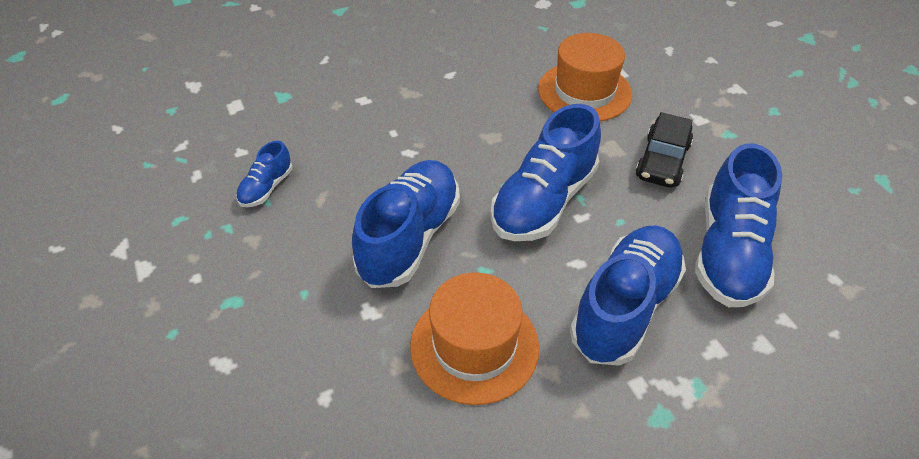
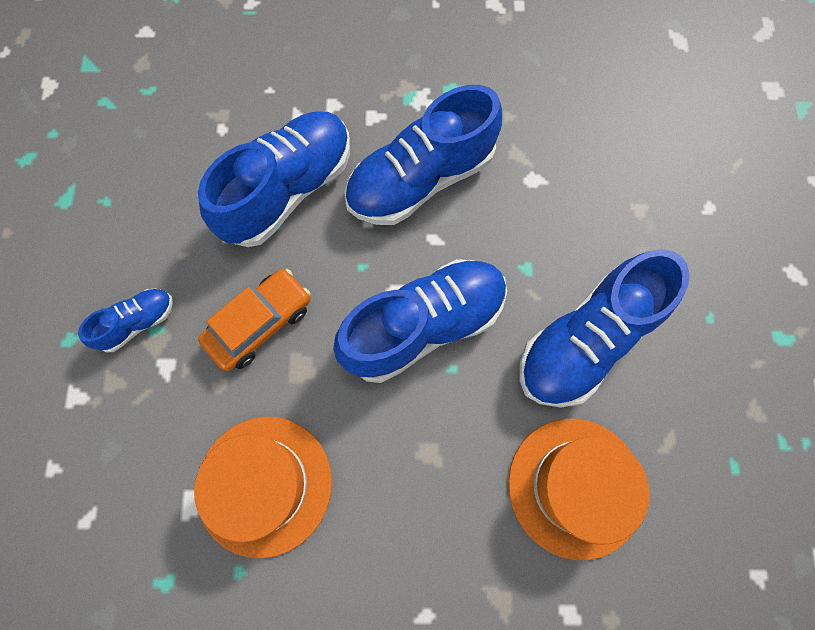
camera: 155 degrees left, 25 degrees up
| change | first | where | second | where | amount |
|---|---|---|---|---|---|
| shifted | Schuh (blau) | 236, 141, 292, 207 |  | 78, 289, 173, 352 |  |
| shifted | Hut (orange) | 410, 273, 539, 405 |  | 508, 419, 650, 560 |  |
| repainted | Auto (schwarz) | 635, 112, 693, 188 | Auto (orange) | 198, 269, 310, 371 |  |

> _WHAT TO PRODUCE_
Repeat the data verbatim, excluding all pictures.

> _WRITTEN RESPONSE_
camera: 155 degrees left, 25 degrees up
| change | first | where | second | where | amount |
|---|---|---|---|---|---|
| shifted | Schuh (blau) | 236, 141, 292, 207 |  | 78, 289, 173, 352 |  |
| shifted | Hut (orange) | 410, 273, 539, 405 |  | 508, 419, 650, 560 |  |
| repainted | Auto (schwarz) | 635, 112, 693, 188 | Auto (orange) | 198, 269, 310, 371 |  |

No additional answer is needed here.